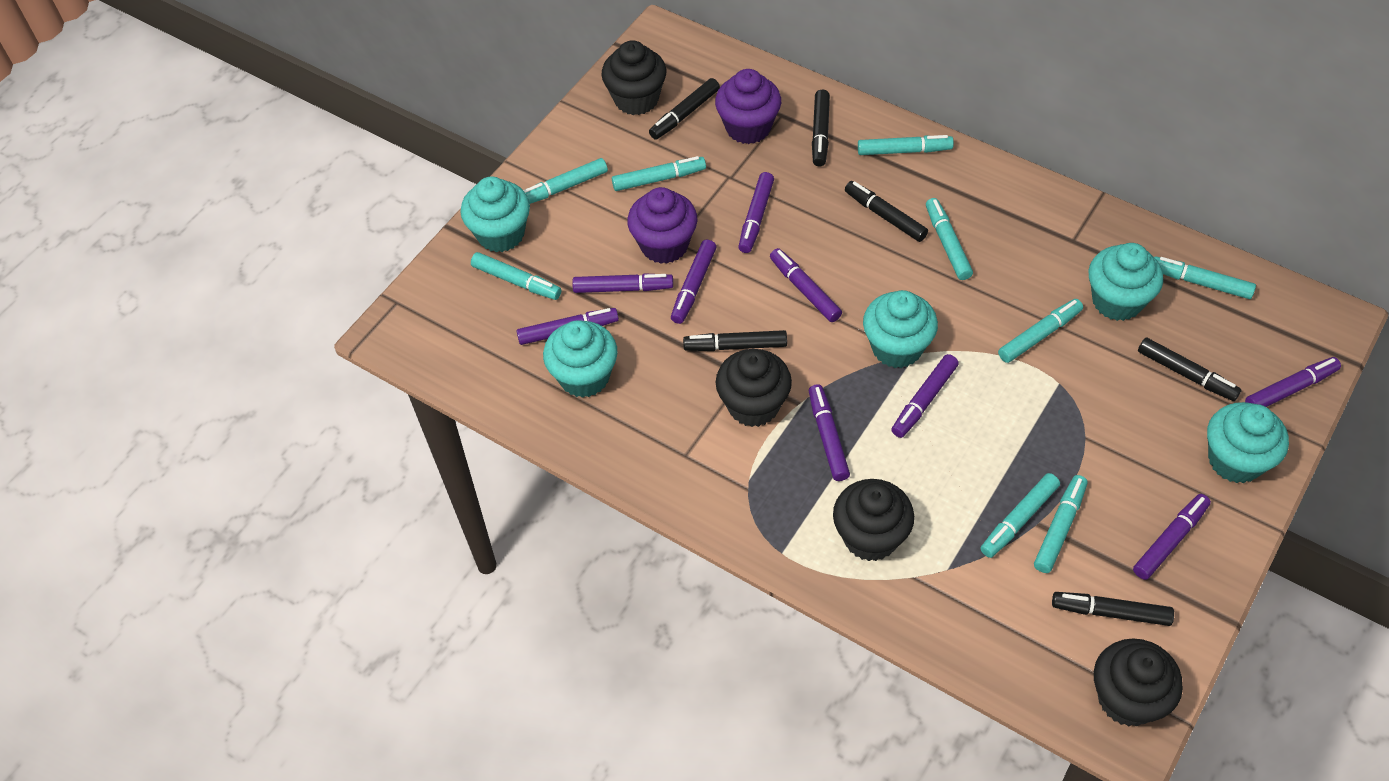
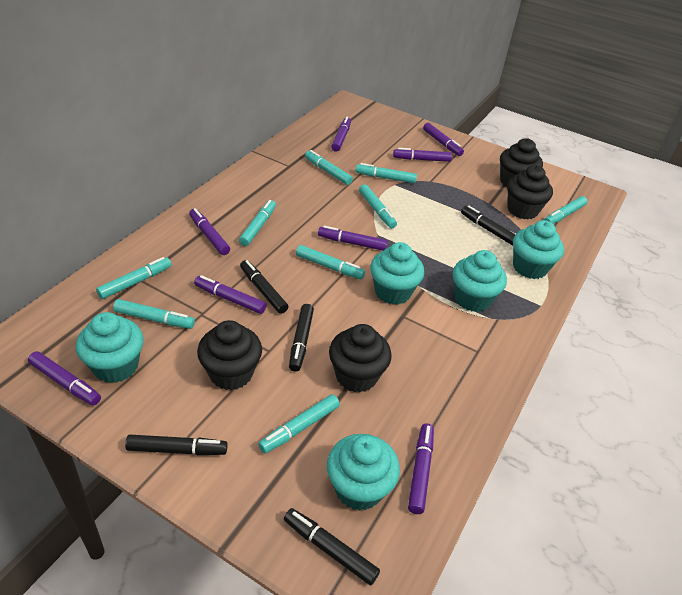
black marker: 6 -> 5
purple cupcake: 2 -> 0
purple marker: 9 -> 8

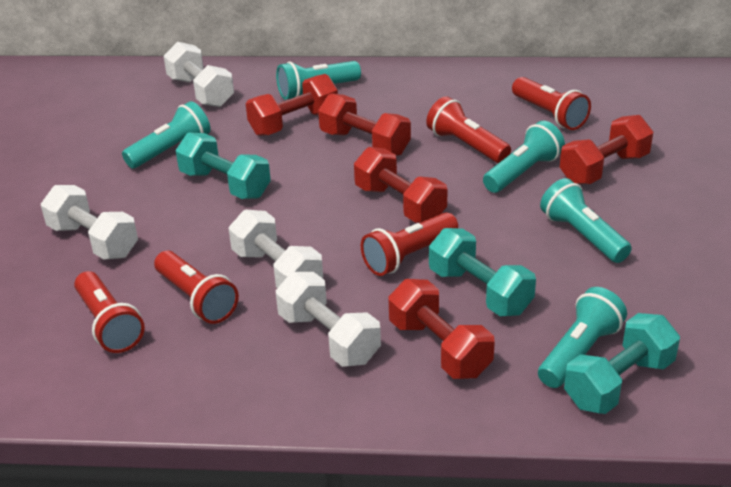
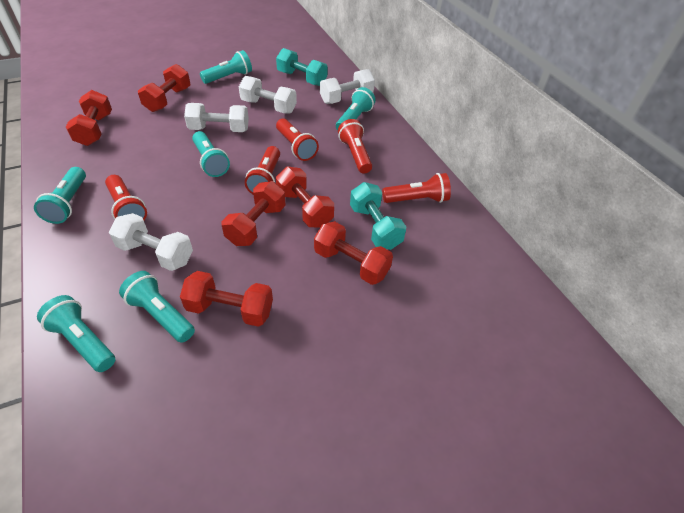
red dumbbell: 5 -> 6
turquoise dumbbell: 3 -> 2
turquoise flashlight: 5 -> 6

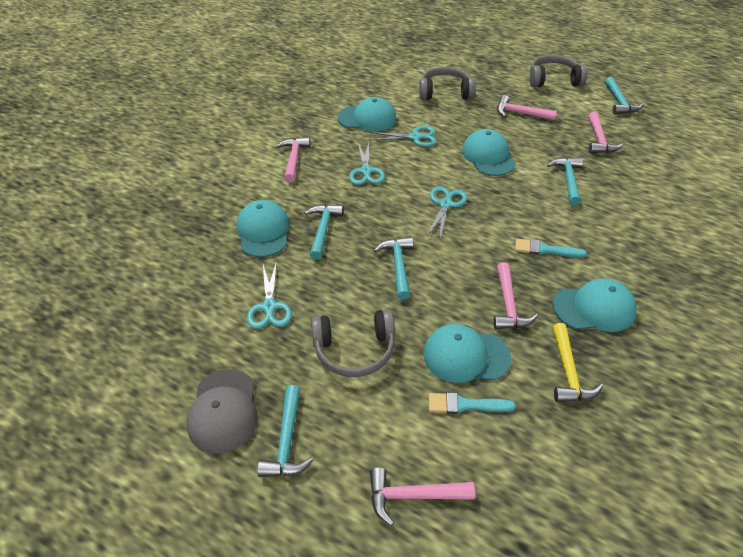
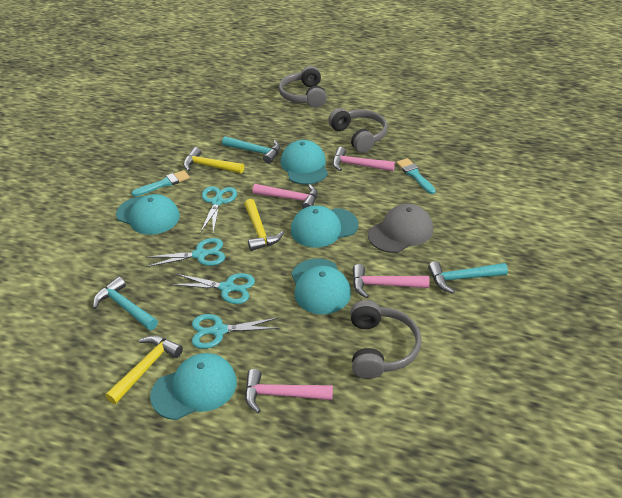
pink hammer: 5 -> 4
turquoise hammer: 5 -> 3
yellow hammer: 1 -> 3

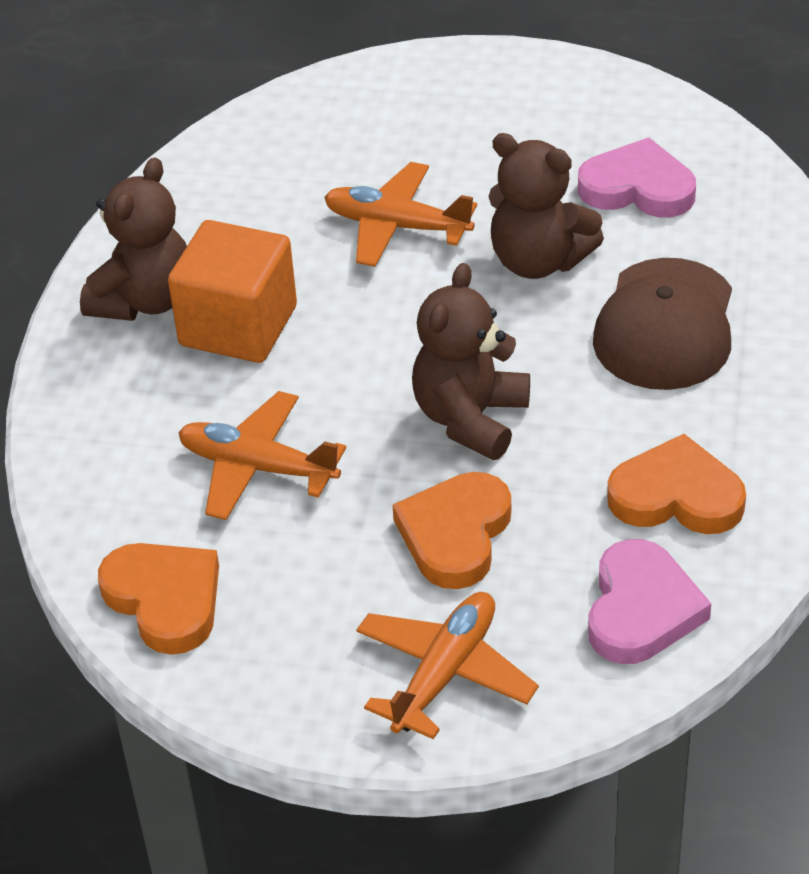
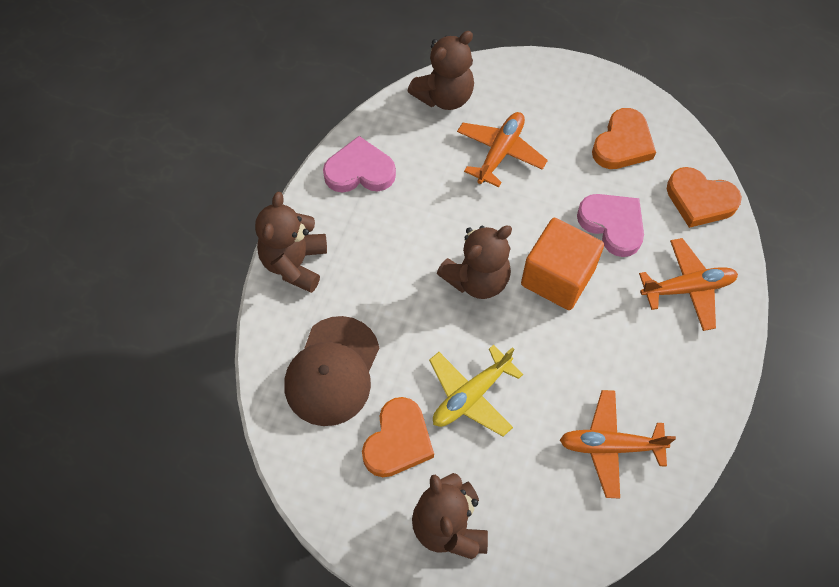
brown teddy bear: 3 -> 4
yellow plane: 0 -> 1

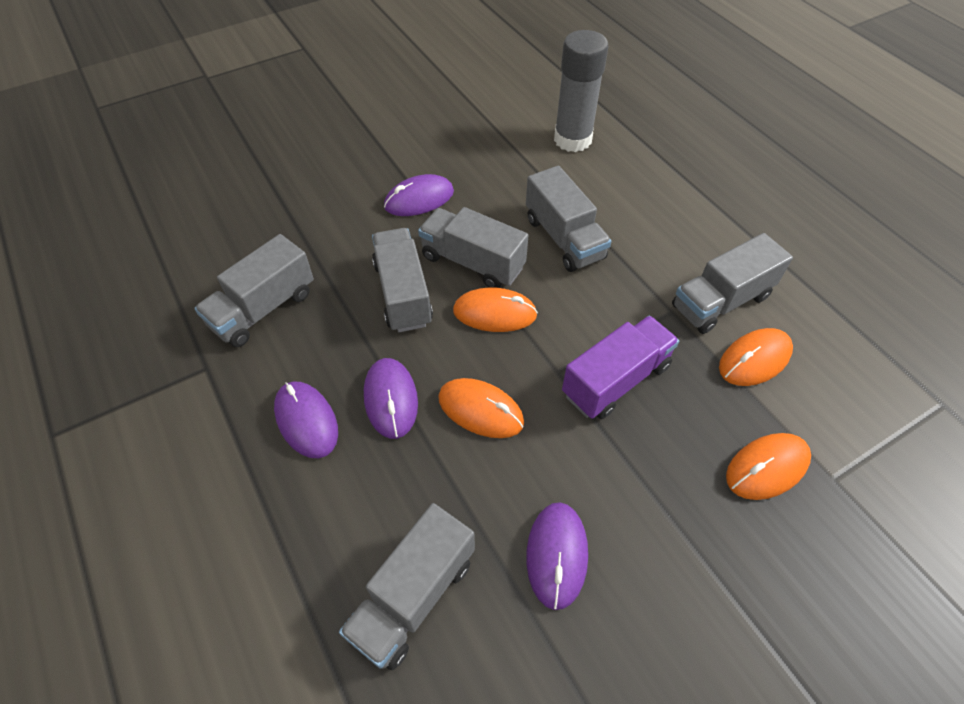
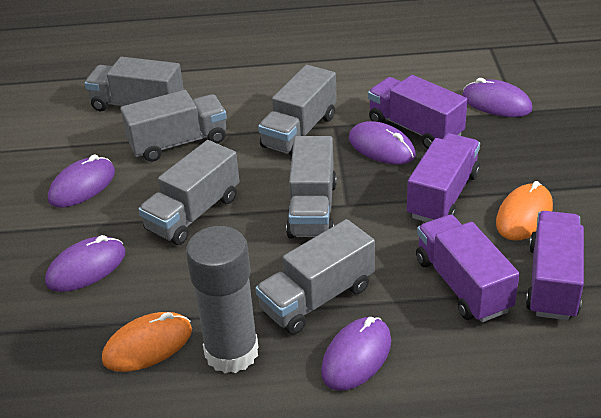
orange mouse: 4 -> 2
purple mouse: 4 -> 5
purple truck: 1 -> 4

→ YOUR TASK: Copy, from the data above, every line where the word "purple" appears.

→ ANSWER TO THIS TASK:
purple cupcake: 2 -> 0
purple marker: 9 -> 8
purple mouse: 4 -> 5
purple truck: 1 -> 4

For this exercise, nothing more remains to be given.